Per-category count data:

● ● ●

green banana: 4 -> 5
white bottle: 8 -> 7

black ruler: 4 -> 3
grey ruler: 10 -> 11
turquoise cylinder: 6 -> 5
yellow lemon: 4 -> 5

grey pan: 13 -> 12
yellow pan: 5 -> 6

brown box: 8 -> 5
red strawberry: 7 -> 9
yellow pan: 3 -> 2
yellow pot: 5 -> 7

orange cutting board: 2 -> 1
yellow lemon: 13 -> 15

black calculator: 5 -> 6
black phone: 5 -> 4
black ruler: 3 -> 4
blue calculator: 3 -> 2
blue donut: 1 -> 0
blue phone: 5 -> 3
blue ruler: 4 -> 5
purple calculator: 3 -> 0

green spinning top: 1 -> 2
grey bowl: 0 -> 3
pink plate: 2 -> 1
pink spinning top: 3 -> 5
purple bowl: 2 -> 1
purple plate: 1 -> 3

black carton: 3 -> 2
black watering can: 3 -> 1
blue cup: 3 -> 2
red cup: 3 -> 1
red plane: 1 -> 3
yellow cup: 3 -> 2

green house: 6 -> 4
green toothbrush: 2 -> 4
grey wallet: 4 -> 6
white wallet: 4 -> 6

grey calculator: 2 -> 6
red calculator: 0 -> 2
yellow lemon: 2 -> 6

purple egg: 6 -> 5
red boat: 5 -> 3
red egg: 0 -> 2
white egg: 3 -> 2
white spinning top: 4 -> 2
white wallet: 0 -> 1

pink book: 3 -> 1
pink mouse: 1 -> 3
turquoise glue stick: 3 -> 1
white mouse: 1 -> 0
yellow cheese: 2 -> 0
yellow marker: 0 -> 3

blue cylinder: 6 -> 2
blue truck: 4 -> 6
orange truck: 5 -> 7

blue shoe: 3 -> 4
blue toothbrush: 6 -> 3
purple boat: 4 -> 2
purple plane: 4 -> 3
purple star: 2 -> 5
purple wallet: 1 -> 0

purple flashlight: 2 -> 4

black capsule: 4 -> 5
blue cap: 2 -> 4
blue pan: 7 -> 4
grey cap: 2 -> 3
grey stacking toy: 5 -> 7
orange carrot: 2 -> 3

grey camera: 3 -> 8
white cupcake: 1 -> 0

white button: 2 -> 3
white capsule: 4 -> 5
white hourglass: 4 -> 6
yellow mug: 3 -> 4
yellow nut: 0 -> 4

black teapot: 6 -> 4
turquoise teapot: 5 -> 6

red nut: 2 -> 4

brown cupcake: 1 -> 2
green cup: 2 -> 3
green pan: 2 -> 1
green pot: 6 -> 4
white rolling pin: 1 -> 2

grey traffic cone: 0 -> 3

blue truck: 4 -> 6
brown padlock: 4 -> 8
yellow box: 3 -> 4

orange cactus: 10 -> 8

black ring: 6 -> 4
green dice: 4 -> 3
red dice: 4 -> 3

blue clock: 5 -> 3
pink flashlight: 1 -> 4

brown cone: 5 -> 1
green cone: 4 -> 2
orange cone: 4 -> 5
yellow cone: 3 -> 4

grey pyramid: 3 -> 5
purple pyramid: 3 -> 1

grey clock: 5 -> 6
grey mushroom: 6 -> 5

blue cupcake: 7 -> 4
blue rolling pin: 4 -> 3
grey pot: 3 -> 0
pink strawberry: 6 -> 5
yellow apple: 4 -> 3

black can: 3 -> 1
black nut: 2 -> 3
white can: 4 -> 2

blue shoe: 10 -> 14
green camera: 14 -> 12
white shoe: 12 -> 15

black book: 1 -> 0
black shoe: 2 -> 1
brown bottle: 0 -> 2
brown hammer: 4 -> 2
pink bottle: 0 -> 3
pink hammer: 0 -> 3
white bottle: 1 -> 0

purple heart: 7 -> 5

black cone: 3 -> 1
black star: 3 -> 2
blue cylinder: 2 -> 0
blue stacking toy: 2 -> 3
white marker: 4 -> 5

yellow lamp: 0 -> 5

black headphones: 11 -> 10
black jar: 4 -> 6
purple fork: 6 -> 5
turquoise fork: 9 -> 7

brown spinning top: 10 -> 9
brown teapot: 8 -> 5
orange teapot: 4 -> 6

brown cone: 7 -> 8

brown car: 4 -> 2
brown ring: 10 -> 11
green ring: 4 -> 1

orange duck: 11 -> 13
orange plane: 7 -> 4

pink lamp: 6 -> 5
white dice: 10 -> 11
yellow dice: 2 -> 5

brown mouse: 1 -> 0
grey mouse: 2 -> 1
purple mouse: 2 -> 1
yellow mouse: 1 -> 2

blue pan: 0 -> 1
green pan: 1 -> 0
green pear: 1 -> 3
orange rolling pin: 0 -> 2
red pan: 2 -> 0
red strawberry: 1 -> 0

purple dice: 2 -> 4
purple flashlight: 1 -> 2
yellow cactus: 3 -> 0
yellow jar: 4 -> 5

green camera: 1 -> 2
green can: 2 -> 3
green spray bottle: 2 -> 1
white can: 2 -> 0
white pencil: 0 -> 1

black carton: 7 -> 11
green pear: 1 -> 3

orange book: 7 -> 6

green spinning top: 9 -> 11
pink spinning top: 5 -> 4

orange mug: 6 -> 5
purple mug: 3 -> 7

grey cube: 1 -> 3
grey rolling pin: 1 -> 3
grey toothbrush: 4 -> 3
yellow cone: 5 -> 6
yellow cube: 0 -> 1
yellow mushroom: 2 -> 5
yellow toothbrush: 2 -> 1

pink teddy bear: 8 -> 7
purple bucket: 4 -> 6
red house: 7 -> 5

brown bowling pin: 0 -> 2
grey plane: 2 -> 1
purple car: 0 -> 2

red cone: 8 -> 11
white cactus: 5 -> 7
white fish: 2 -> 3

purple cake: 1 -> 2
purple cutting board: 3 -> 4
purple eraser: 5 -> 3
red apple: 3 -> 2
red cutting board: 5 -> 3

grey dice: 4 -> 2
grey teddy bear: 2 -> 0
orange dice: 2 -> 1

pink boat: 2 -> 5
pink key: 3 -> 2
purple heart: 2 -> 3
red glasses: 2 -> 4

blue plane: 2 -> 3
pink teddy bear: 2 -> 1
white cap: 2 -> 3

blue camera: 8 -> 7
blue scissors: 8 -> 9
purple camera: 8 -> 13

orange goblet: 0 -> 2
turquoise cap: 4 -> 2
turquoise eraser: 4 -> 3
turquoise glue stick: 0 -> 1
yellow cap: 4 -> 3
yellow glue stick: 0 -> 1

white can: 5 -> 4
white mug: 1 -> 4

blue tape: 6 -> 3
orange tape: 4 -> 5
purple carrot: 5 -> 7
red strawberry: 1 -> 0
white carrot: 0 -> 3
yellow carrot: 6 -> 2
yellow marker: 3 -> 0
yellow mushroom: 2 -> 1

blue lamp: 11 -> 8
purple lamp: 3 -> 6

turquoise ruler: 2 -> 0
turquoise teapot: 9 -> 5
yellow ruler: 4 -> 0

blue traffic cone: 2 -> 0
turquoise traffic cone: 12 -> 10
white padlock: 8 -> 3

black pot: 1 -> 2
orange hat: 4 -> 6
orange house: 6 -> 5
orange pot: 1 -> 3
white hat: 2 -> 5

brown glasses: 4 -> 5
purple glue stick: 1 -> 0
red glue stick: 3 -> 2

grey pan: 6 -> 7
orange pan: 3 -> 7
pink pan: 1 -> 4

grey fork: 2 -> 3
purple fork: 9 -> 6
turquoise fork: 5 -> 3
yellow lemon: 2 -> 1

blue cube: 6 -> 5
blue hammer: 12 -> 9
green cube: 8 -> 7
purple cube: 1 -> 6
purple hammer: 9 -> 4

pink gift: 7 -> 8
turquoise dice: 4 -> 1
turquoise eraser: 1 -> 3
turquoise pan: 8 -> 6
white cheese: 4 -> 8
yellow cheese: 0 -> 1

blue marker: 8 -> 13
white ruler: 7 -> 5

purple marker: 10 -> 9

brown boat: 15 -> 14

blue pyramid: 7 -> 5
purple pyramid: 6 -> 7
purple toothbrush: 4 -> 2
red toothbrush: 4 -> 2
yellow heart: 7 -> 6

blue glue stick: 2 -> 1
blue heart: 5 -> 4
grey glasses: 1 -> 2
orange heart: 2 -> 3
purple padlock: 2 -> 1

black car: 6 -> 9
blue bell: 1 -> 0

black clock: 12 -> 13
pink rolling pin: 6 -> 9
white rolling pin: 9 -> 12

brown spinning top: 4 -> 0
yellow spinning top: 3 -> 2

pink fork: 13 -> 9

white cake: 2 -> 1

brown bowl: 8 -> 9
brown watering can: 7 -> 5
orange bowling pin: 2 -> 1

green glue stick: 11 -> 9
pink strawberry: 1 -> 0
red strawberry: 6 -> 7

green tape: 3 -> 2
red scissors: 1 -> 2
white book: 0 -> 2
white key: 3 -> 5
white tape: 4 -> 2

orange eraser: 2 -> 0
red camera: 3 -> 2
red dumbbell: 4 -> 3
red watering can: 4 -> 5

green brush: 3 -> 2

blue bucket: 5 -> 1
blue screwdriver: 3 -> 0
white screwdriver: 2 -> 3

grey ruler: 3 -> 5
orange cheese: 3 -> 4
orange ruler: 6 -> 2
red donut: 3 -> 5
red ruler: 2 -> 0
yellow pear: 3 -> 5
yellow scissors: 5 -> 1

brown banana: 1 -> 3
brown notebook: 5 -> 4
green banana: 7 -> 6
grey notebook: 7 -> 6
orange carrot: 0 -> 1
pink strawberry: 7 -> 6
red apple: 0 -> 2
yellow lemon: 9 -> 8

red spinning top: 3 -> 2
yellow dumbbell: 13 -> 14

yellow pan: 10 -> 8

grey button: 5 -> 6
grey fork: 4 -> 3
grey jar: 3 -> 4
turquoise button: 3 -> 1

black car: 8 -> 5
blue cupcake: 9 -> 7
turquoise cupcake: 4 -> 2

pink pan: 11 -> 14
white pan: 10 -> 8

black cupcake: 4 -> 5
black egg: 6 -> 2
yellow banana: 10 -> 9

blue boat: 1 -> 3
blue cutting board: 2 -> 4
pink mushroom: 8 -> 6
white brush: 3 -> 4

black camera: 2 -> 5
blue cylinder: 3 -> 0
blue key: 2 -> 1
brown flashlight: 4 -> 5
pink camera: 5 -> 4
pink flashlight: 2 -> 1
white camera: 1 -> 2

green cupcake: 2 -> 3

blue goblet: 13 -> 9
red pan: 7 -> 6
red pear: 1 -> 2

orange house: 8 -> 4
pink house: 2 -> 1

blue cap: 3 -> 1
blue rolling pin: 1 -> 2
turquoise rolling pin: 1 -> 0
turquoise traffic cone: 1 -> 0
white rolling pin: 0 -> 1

● ● ●

**PROBLEM DETAILS**
Each line of the records, from the opening one through the line holding "brown cone: 5 -> 1", should be restated word for word, with nothing else in the answer.

**WORKED SOLUTION**
green banana: 4 -> 5
white bottle: 8 -> 7

black ruler: 4 -> 3
grey ruler: 10 -> 11
turquoise cylinder: 6 -> 5
yellow lemon: 4 -> 5

grey pan: 13 -> 12
yellow pan: 5 -> 6

brown box: 8 -> 5
red strawberry: 7 -> 9
yellow pan: 3 -> 2
yellow pot: 5 -> 7

orange cutting board: 2 -> 1
yellow lemon: 13 -> 15

black calculator: 5 -> 6
black phone: 5 -> 4
black ruler: 3 -> 4
blue calculator: 3 -> 2
blue donut: 1 -> 0
blue phone: 5 -> 3
blue ruler: 4 -> 5
purple calculator: 3 -> 0

green spinning top: 1 -> 2
grey bowl: 0 -> 3
pink plate: 2 -> 1
pink spinning top: 3 -> 5
purple bowl: 2 -> 1
purple plate: 1 -> 3

black carton: 3 -> 2
black watering can: 3 -> 1
blue cup: 3 -> 2
red cup: 3 -> 1
red plane: 1 -> 3
yellow cup: 3 -> 2

green house: 6 -> 4
green toothbrush: 2 -> 4
grey wallet: 4 -> 6
white wallet: 4 -> 6

grey calculator: 2 -> 6
red calculator: 0 -> 2
yellow lemon: 2 -> 6

purple egg: 6 -> 5
red boat: 5 -> 3
red egg: 0 -> 2
white egg: 3 -> 2
white spinning top: 4 -> 2
white wallet: 0 -> 1

pink book: 3 -> 1
pink mouse: 1 -> 3
turquoise glue stick: 3 -> 1
white mouse: 1 -> 0
yellow cheese: 2 -> 0
yellow marker: 0 -> 3

blue cylinder: 6 -> 2
blue truck: 4 -> 6
orange truck: 5 -> 7

blue shoe: 3 -> 4
blue toothbrush: 6 -> 3
purple boat: 4 -> 2
purple plane: 4 -> 3
purple star: 2 -> 5
purple wallet: 1 -> 0

purple flashlight: 2 -> 4

black capsule: 4 -> 5
blue cap: 2 -> 4
blue pan: 7 -> 4
grey cap: 2 -> 3
grey stacking toy: 5 -> 7
orange carrot: 2 -> 3

grey camera: 3 -> 8
white cupcake: 1 -> 0

white button: 2 -> 3
white capsule: 4 -> 5
white hourglass: 4 -> 6
yellow mug: 3 -> 4
yellow nut: 0 -> 4

black teapot: 6 -> 4
turquoise teapot: 5 -> 6

red nut: 2 -> 4

brown cupcake: 1 -> 2
green cup: 2 -> 3
green pan: 2 -> 1
green pot: 6 -> 4
white rolling pin: 1 -> 2

grey traffic cone: 0 -> 3

blue truck: 4 -> 6
brown padlock: 4 -> 8
yellow box: 3 -> 4

orange cactus: 10 -> 8

black ring: 6 -> 4
green dice: 4 -> 3
red dice: 4 -> 3

blue clock: 5 -> 3
pink flashlight: 1 -> 4

brown cone: 5 -> 1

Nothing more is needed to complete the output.